> [Exercise goal]: The entries that follow should come back exactly, with no pictures among them.

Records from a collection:
---

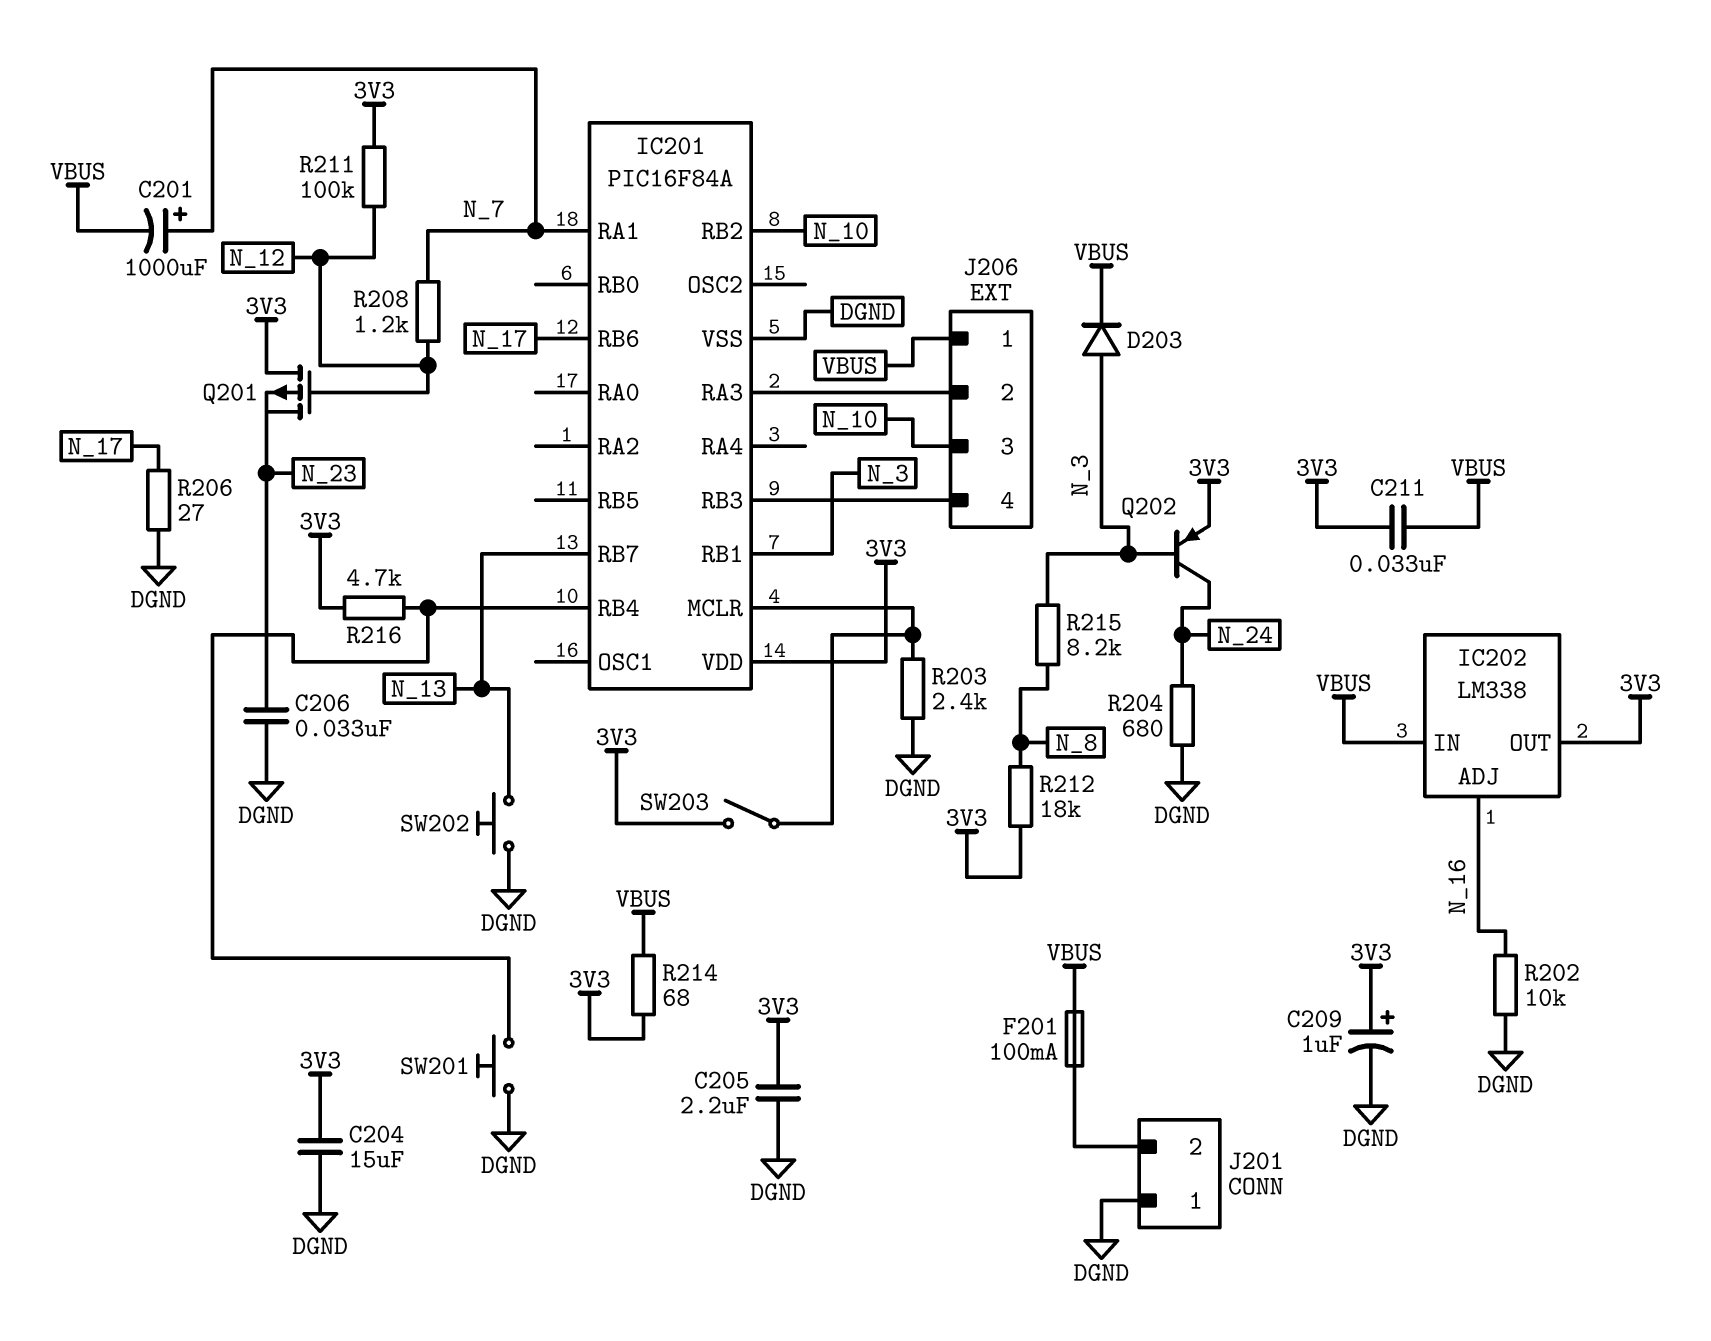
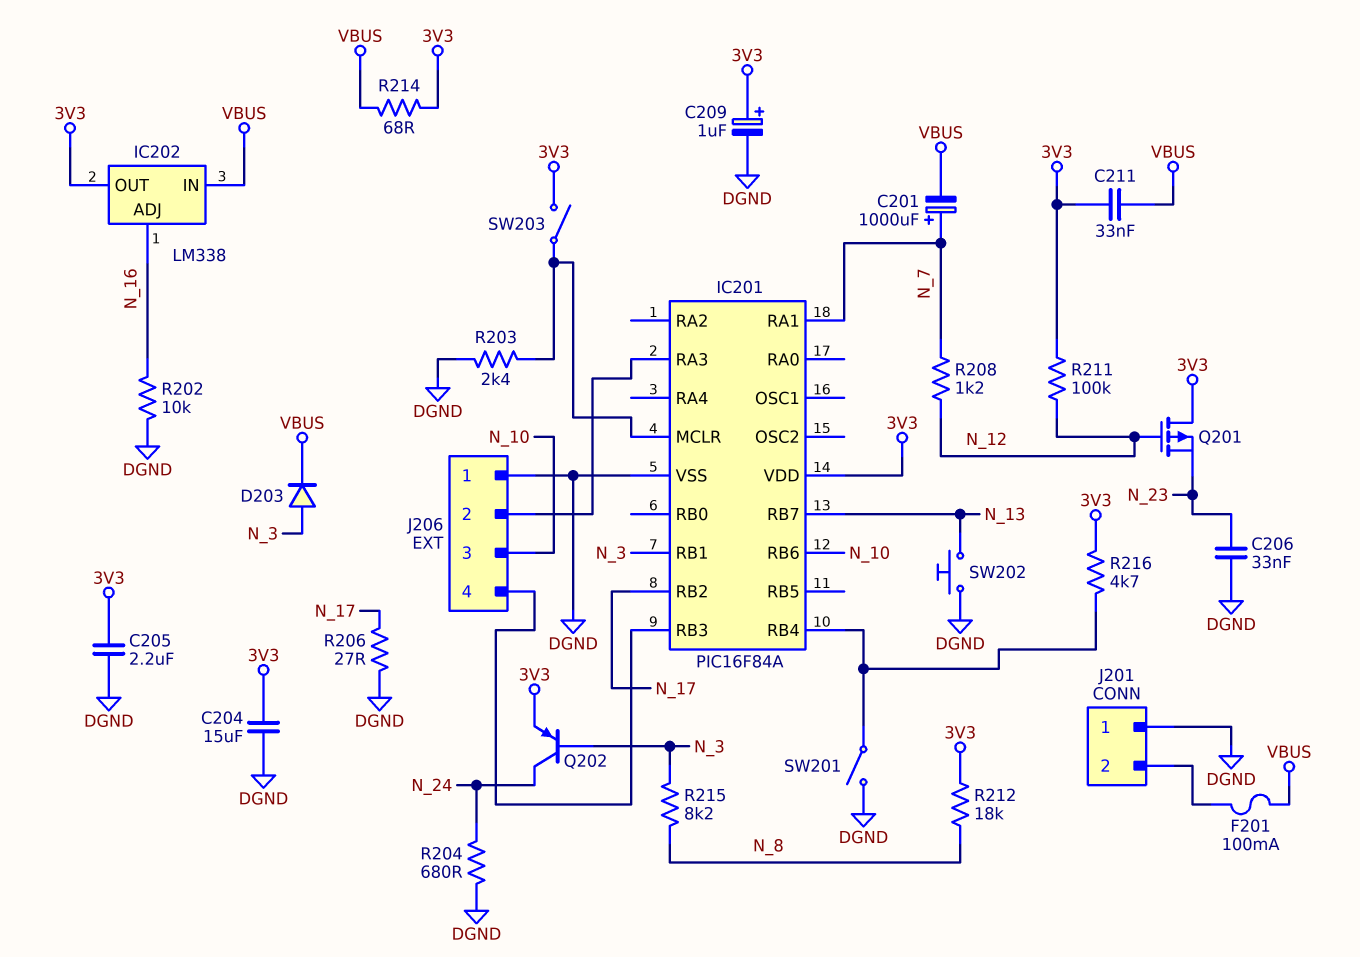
IC201 pin RB2: N_10 -> N_17
IC201 pin RB6: N_17 -> N_10
J206 pin 1: VBUS -> DGND
SW201: button (DGND, IC201/RB4) -> switch (DGND, IC201/RB4)

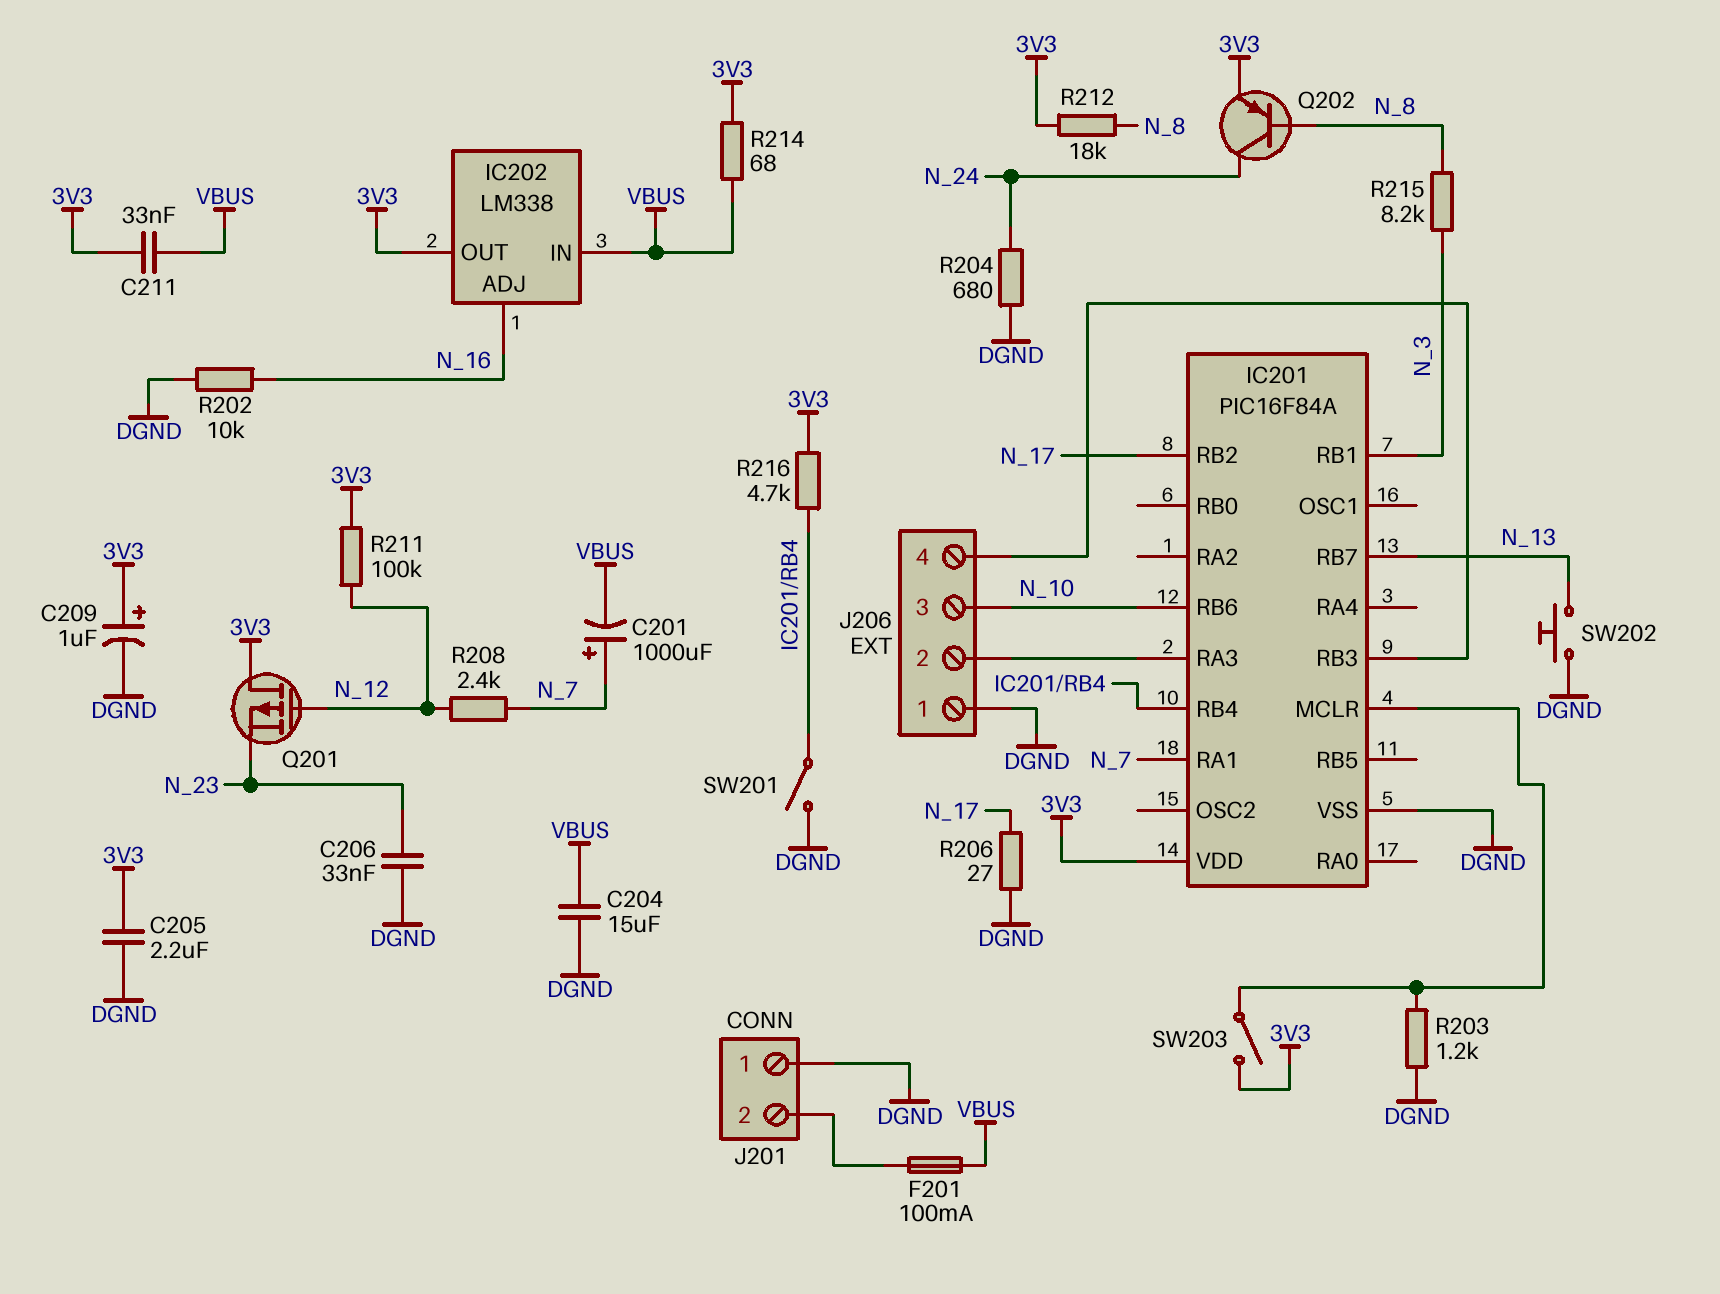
C204: 15uF (3V3, DGND) -> 15uF (DGND, VBUS)
D203: diode (A N_3, K VBUS) -> none
Q202: PNP (B N_3, C N_24, E 3V3) -> PNP (B N_8, C N_24, E 3V3)
R203: 2.4k (DGND, IC201/MCLR) -> 1.2k (DGND, IC201/MCLR)
R208: 1.2k (N_7, N_12) -> 2.4k (N_7, N_12)

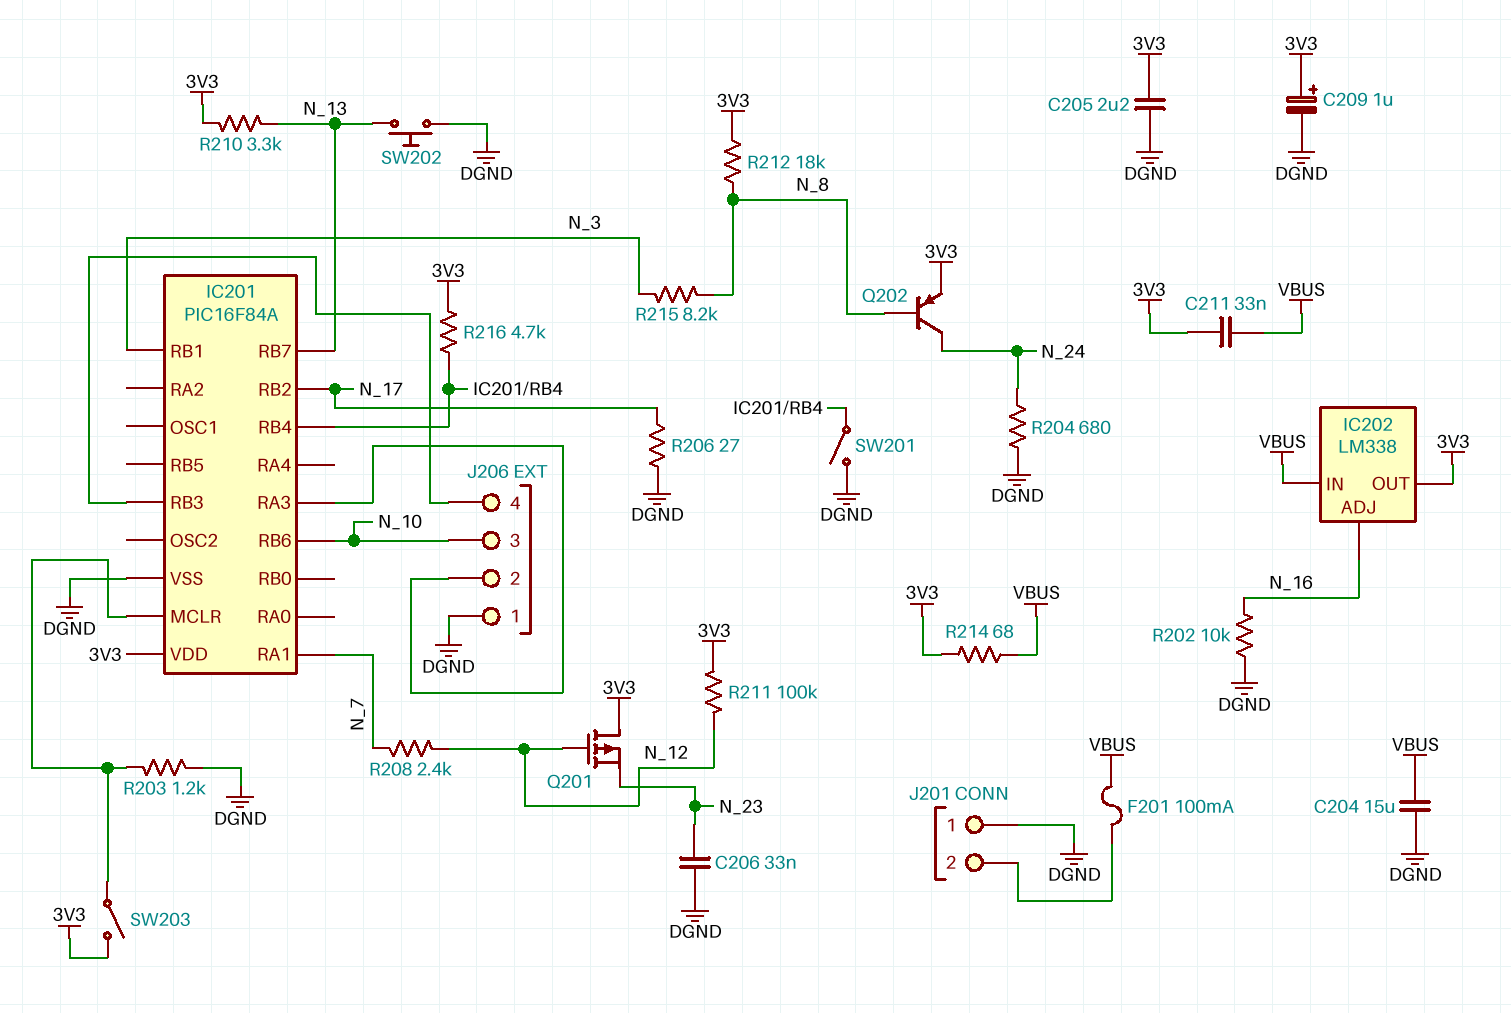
C201: 1000uF (plus N_7, minus VBUS) -> none
R210: none -> 3.3k (3V3, N_13)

---

> [Solution to the exercise]:
IC201 pin RB2: N_10 -> N_17
IC201 pin RB6: N_17 -> N_10
J206 pin 1: VBUS -> DGND
SW201: button (DGND, IC201/RB4) -> switch (DGND, IC201/RB4)

C204: 15uF (3V3, DGND) -> 15uF (DGND, VBUS)
D203: diode (A N_3, K VBUS) -> none
Q202: PNP (B N_3, C N_24, E 3V3) -> PNP (B N_8, C N_24, E 3V3)
R203: 2.4k (DGND, IC201/MCLR) -> 1.2k (DGND, IC201/MCLR)
R208: 1.2k (N_7, N_12) -> 2.4k (N_7, N_12)

C201: 1000uF (plus N_7, minus VBUS) -> none
R210: none -> 3.3k (3V3, N_13)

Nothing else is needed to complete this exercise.